• **Saved entries**
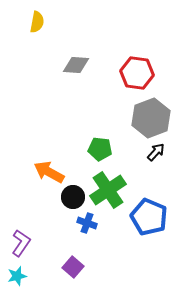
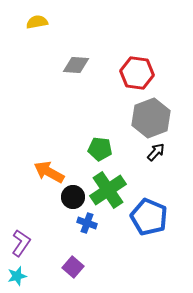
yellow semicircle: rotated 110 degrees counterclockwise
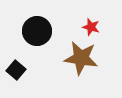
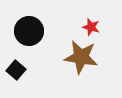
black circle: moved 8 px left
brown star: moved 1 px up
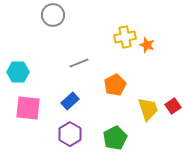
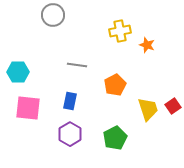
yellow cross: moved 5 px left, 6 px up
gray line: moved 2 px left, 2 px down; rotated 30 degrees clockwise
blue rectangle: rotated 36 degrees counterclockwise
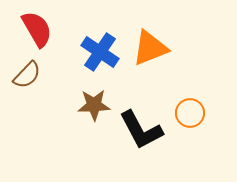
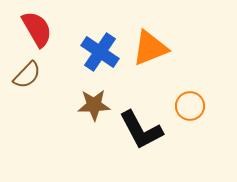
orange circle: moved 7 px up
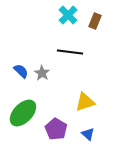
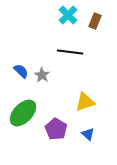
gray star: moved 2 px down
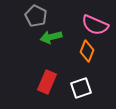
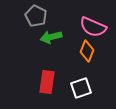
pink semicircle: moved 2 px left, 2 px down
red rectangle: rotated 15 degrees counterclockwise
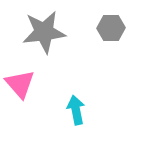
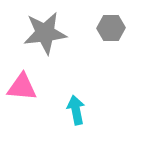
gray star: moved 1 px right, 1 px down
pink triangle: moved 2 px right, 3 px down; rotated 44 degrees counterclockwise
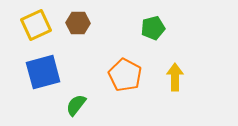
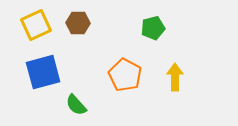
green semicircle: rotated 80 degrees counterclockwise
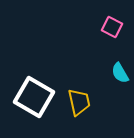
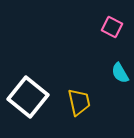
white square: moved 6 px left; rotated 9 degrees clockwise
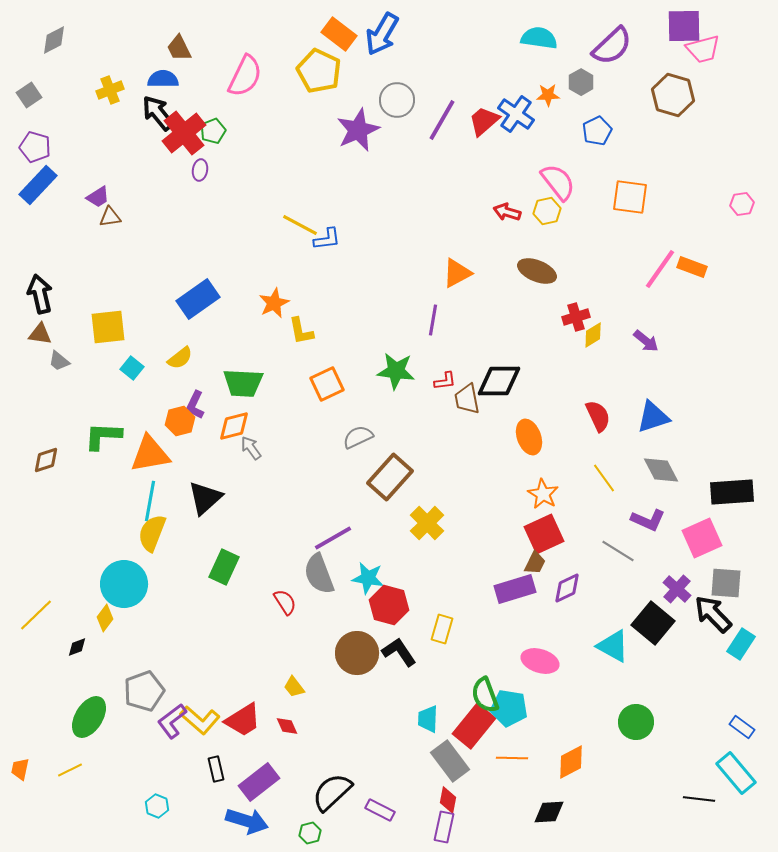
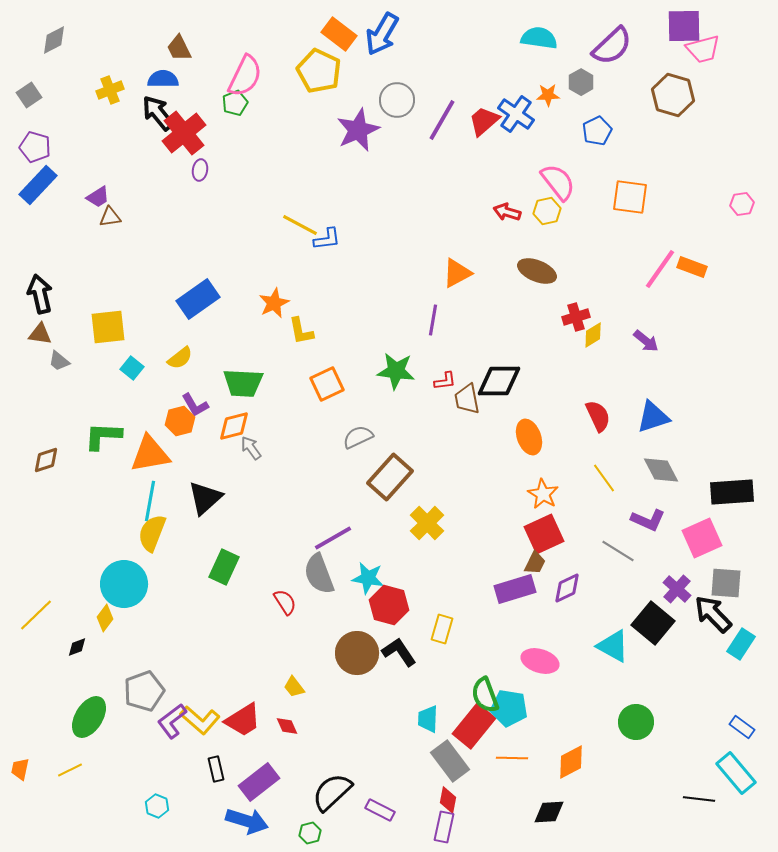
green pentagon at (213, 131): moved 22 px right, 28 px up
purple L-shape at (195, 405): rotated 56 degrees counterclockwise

• **Aim of the exercise**
Could you print all of the entries exactly, skipping the images?

• **Reply to the exercise**
yellow semicircle: rotated 110 degrees counterclockwise
black circle: moved 8 px left
brown star: moved 1 px up
yellow cross: moved 5 px left, 6 px up
gray line: moved 2 px left, 2 px down; rotated 30 degrees clockwise
blue rectangle: rotated 36 degrees counterclockwise
orange circle: moved 7 px up
gray star: moved 2 px down
pink semicircle: moved 2 px left, 2 px down
red rectangle: rotated 15 degrees counterclockwise
gray star: moved 1 px right, 1 px down
pink triangle: moved 2 px right, 3 px down; rotated 44 degrees counterclockwise
green semicircle: rotated 80 degrees counterclockwise
white square: moved 6 px left; rotated 9 degrees clockwise
green pentagon at (213, 131): moved 22 px right, 28 px up
purple L-shape at (195, 405): rotated 56 degrees counterclockwise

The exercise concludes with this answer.